Work instruction ▸ Would you return the lines between the one holding "brown cylinder: 1 -> 2" and the one holding "red screwdriver: 1 -> 0", inclusive, and only those, exactly as they stand in the listing below?

[Exercise data]

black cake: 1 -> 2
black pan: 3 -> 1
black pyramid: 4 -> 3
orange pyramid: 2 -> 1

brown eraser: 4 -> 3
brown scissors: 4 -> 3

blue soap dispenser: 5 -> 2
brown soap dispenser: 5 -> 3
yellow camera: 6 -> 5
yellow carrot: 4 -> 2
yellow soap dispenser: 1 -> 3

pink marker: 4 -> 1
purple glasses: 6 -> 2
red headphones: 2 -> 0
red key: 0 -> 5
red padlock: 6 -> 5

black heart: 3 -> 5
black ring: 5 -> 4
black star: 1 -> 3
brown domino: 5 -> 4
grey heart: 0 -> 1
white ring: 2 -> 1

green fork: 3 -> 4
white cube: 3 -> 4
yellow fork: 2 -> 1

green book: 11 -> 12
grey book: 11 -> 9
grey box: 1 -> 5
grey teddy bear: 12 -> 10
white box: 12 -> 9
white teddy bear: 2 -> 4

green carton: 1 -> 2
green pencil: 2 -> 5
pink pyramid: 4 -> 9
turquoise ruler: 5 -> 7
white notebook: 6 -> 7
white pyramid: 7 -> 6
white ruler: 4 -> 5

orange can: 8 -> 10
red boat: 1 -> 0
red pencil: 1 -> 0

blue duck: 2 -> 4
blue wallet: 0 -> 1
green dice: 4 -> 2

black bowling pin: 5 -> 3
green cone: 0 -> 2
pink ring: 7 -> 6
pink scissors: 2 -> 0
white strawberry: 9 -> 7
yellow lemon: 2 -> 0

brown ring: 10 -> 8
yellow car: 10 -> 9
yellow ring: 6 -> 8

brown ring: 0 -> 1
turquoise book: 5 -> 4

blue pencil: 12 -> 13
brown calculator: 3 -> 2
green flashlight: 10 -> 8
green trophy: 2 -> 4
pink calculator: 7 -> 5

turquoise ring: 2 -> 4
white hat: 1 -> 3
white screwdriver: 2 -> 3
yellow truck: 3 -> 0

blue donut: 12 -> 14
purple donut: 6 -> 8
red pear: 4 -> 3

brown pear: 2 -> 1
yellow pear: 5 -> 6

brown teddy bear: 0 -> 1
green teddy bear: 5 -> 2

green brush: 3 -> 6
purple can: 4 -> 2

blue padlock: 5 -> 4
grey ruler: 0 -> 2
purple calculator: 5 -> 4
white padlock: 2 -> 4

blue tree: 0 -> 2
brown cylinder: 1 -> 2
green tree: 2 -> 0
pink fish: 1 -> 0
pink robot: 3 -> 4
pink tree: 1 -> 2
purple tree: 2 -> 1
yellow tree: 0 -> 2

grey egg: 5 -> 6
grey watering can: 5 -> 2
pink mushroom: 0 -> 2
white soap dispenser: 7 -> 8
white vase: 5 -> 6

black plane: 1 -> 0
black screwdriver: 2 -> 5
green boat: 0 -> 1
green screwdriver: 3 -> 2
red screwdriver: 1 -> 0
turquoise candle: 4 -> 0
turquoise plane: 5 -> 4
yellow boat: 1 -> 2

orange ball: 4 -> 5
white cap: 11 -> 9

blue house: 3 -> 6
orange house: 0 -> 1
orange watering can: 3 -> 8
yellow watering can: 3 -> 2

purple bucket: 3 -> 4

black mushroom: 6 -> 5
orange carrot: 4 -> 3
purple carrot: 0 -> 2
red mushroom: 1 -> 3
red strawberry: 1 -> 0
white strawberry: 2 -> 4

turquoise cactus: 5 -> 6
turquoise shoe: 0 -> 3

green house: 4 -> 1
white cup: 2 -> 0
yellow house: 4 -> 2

[/Exercise data]

The answer ▸
brown cylinder: 1 -> 2
green tree: 2 -> 0
pink fish: 1 -> 0
pink robot: 3 -> 4
pink tree: 1 -> 2
purple tree: 2 -> 1
yellow tree: 0 -> 2

grey egg: 5 -> 6
grey watering can: 5 -> 2
pink mushroom: 0 -> 2
white soap dispenser: 7 -> 8
white vase: 5 -> 6

black plane: 1 -> 0
black screwdriver: 2 -> 5
green boat: 0 -> 1
green screwdriver: 3 -> 2
red screwdriver: 1 -> 0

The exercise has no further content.